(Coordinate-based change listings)
*****

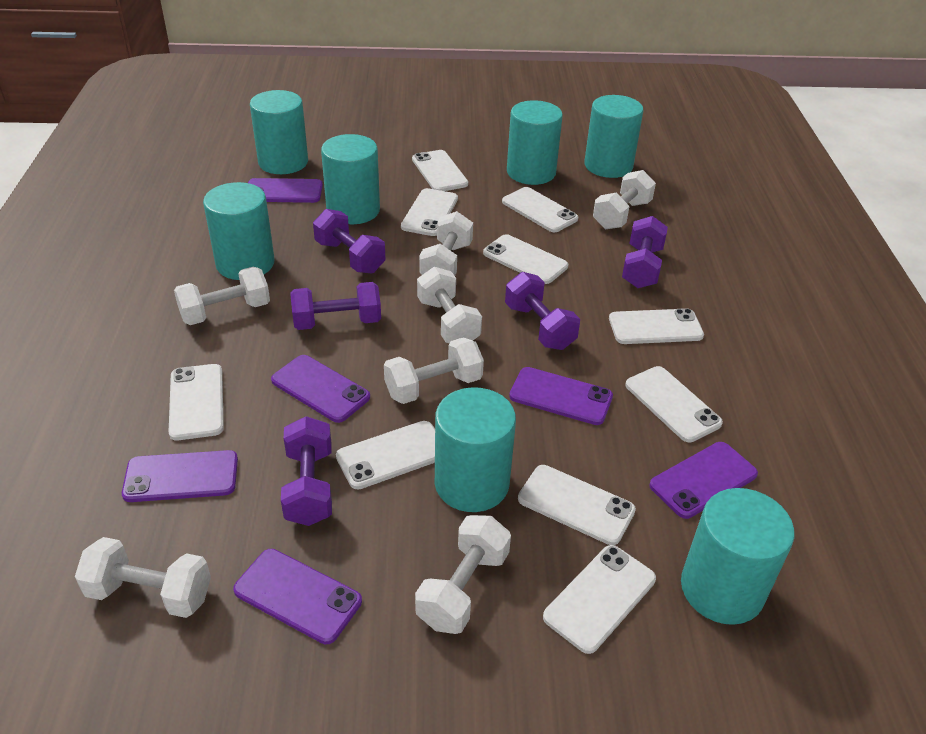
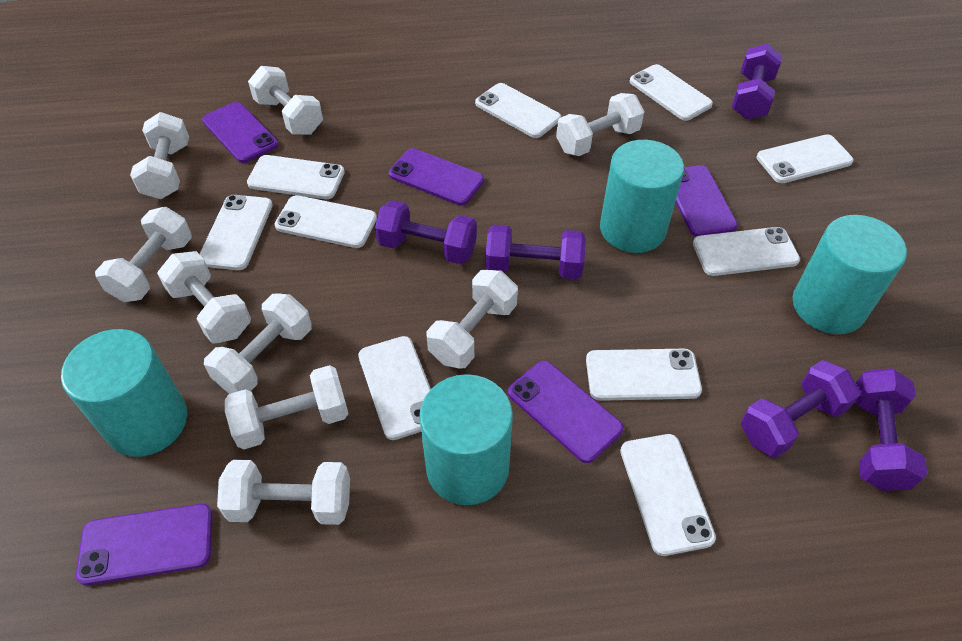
purple phone: 6 -> 5
turquoise cylinder: 7 -> 4
white dumbbell: 7 -> 9

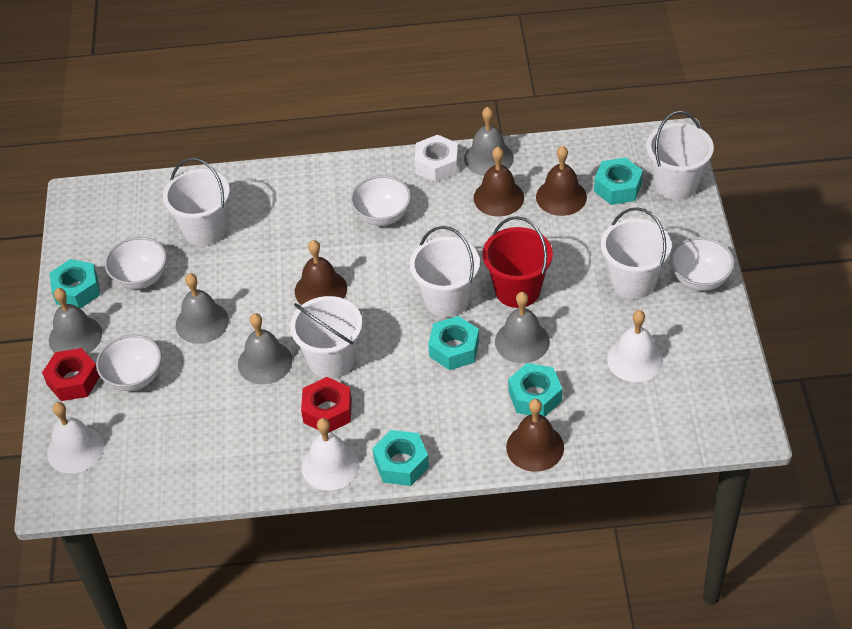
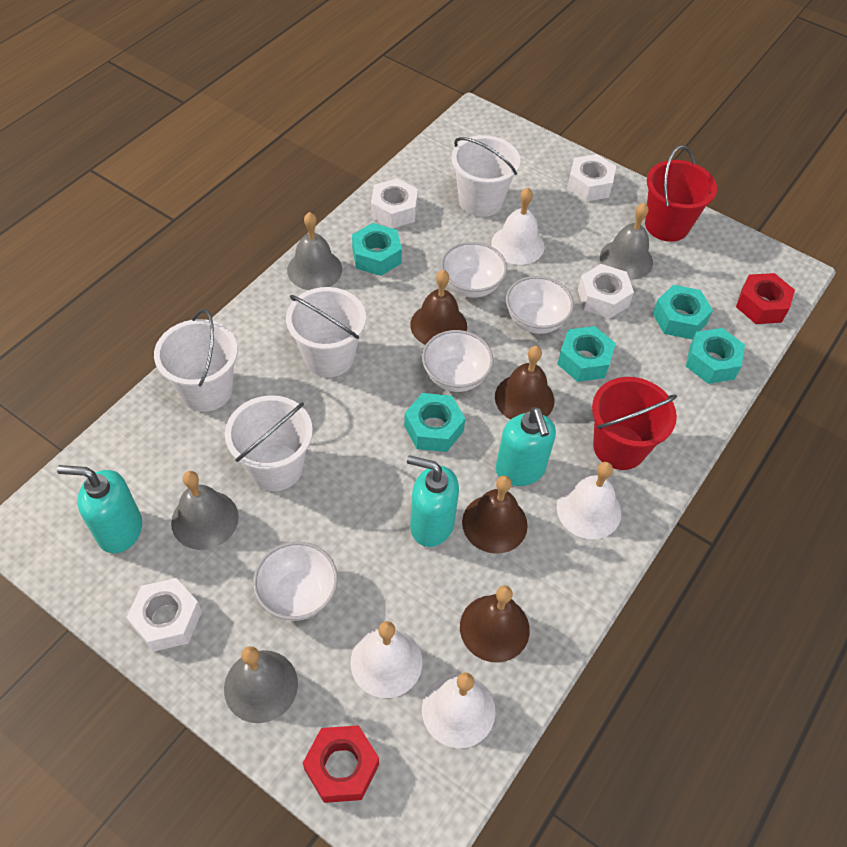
grey bell: 5 -> 4
red bucket: 1 -> 2
turquoise soap dispenser: 0 -> 3
white bell: 3 -> 4
white bucket: 5 -> 4
white nut: 1 -> 4

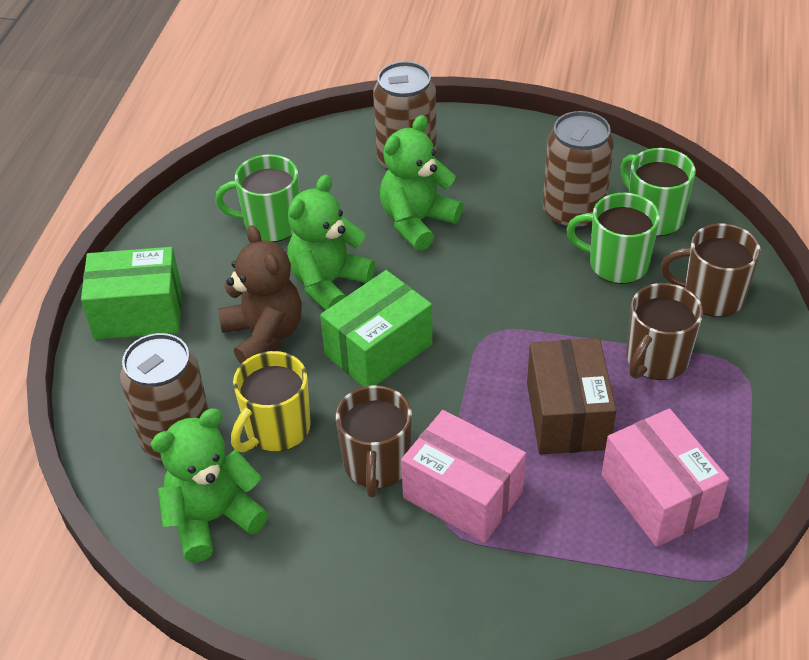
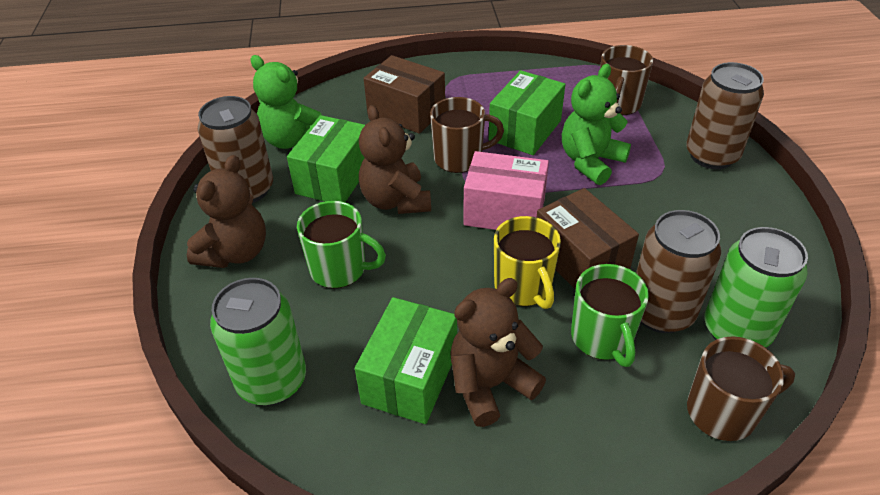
brown box: 1 -> 2
brown teddy bear: 1 -> 3
green box: 2 -> 3
green can: 0 -> 2
green mug: 3 -> 2
green teddy bear: 3 -> 2
pink box: 2 -> 1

*****

■ **Assignment**: Would you repeat the lines from the one containing "brown teddy bear: 1 -> 3" through the end of the data, exactly, with nothing before or after them?

■ **Result of the exercise**:
brown teddy bear: 1 -> 3
green box: 2 -> 3
green can: 0 -> 2
green mug: 3 -> 2
green teddy bear: 3 -> 2
pink box: 2 -> 1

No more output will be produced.